BEGIN Given entries
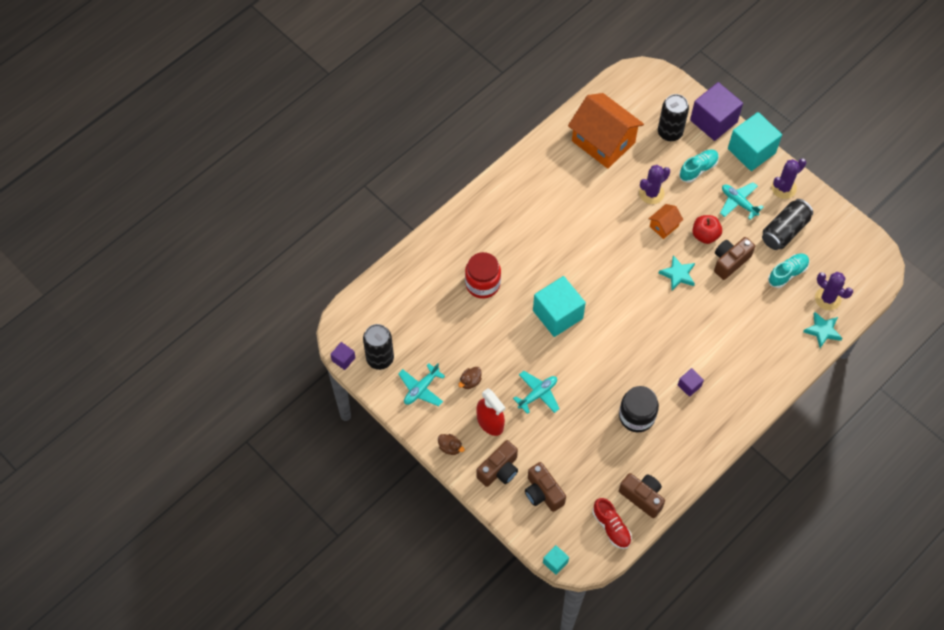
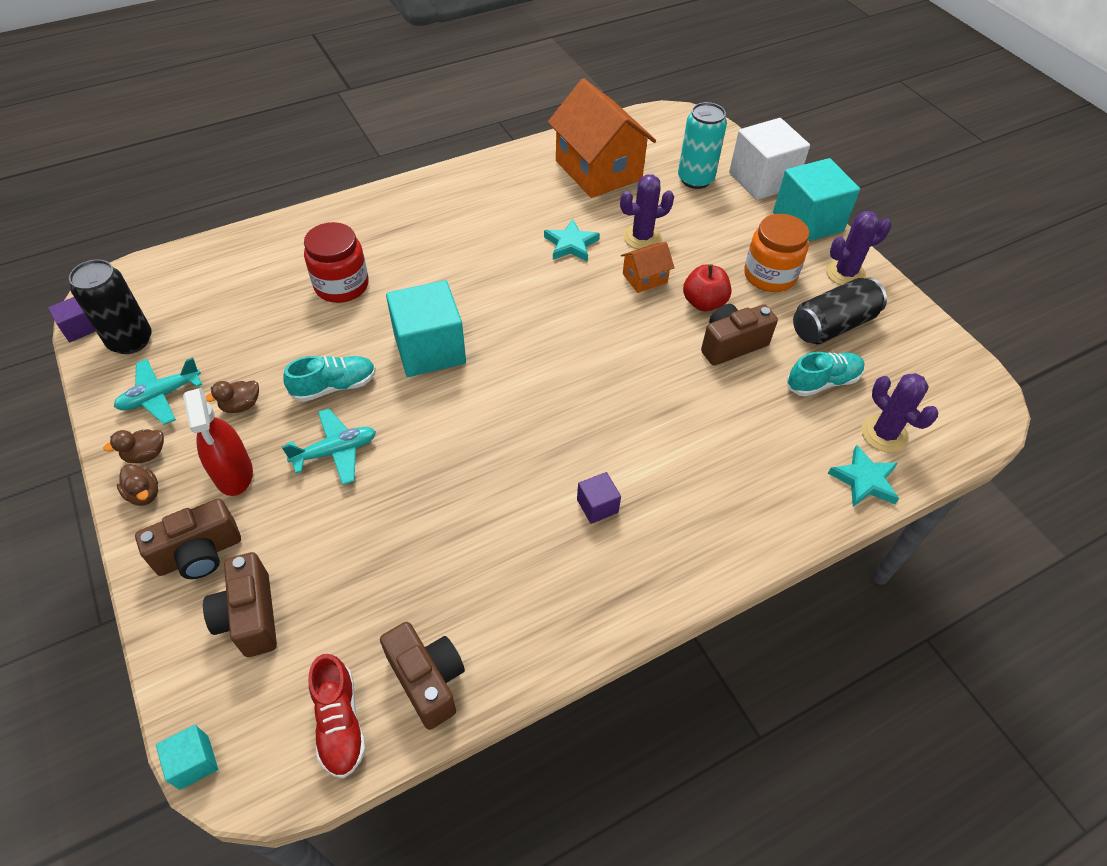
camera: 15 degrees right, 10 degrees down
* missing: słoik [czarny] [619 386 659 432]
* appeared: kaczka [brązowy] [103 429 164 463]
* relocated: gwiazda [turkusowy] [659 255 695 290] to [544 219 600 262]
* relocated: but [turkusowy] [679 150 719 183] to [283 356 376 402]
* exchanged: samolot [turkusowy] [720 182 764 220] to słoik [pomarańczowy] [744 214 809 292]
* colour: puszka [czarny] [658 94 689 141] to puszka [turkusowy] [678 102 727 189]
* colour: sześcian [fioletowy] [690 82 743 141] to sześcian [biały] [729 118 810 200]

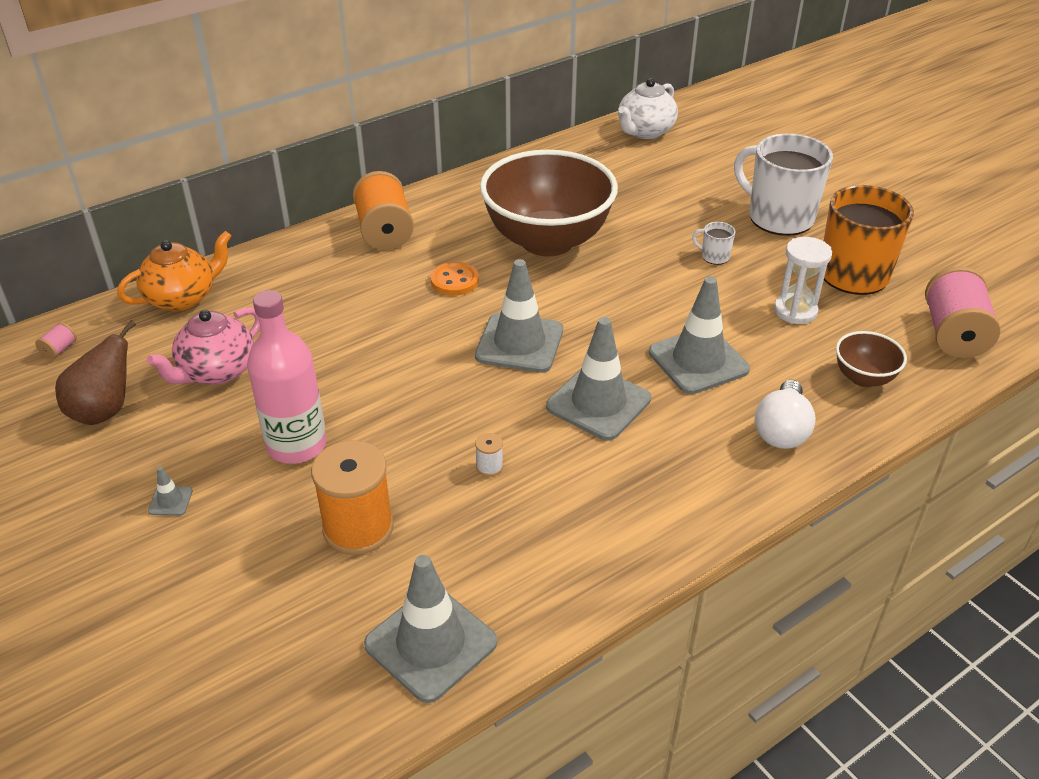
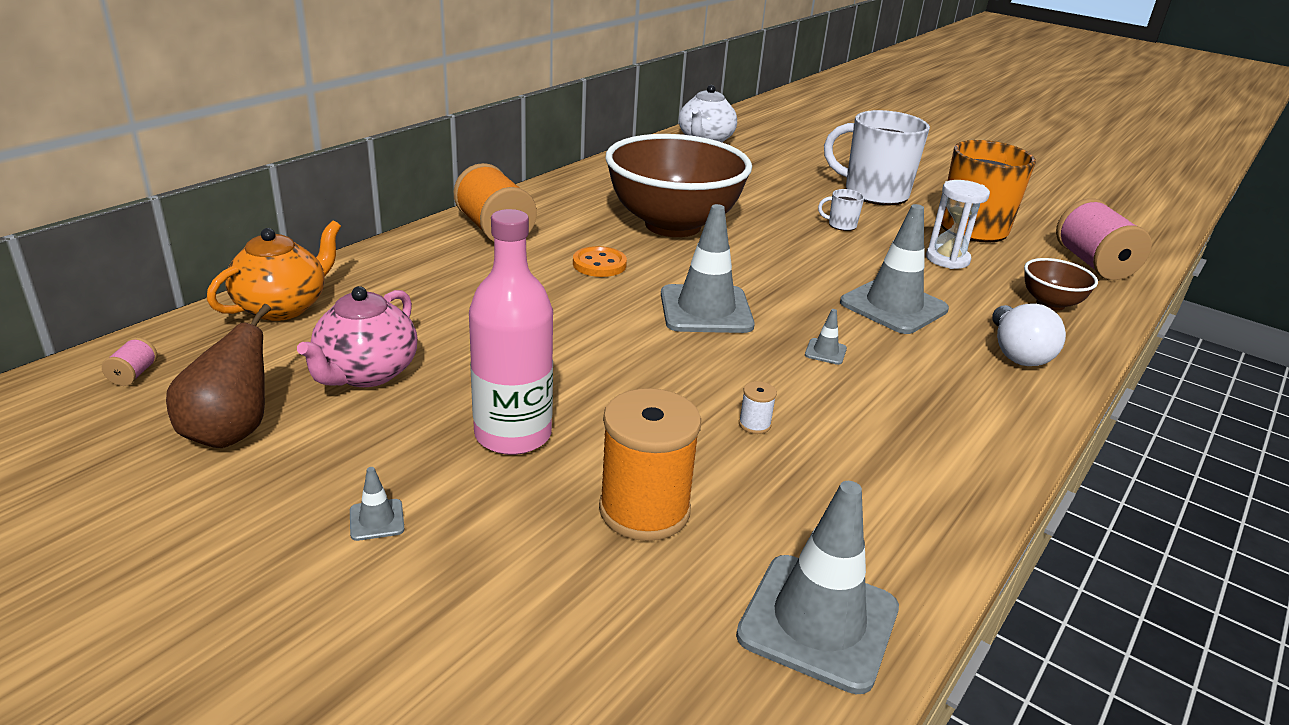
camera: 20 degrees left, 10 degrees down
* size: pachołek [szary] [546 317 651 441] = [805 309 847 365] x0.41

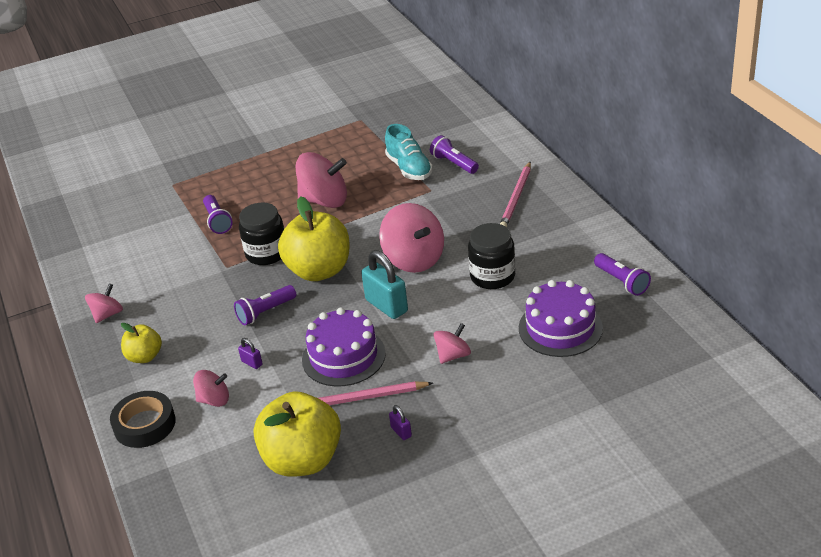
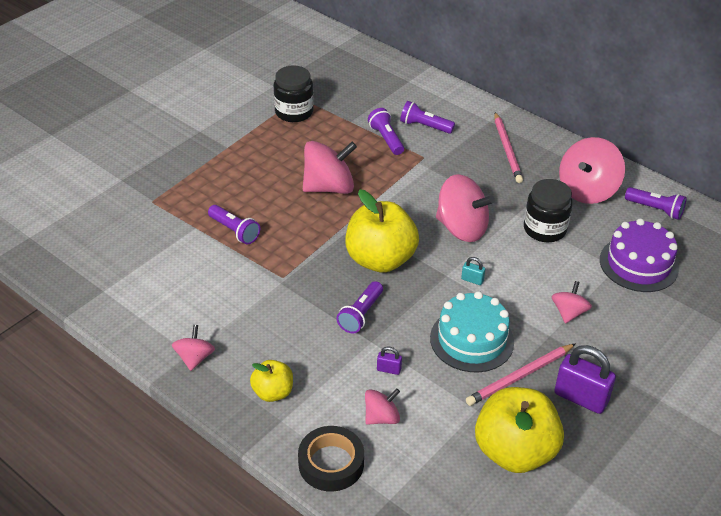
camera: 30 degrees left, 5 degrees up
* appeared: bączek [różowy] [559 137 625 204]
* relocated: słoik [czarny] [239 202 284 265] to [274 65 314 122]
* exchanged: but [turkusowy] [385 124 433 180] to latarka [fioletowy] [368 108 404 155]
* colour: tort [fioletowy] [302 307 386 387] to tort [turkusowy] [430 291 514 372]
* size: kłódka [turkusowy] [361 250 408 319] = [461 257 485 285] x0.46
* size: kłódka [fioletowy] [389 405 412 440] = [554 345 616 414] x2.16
END Given entries
Repeat the listing above up to and including the line with "102 727 189]", starting from its first line. Drop any pictures.

camera: 15 degrees right, 10 degrees down
* missing: słoik [czarny] [619 386 659 432]
* appeared: kaczka [brązowy] [103 429 164 463]
* relocated: gwiazda [turkusowy] [659 255 695 290] to [544 219 600 262]
* relocated: but [turkusowy] [679 150 719 183] to [283 356 376 402]
* exchanged: samolot [turkusowy] [720 182 764 220] to słoik [pomarańczowy] [744 214 809 292]
* colour: puszka [czarny] [658 94 689 141] to puszka [turkusowy] [678 102 727 189]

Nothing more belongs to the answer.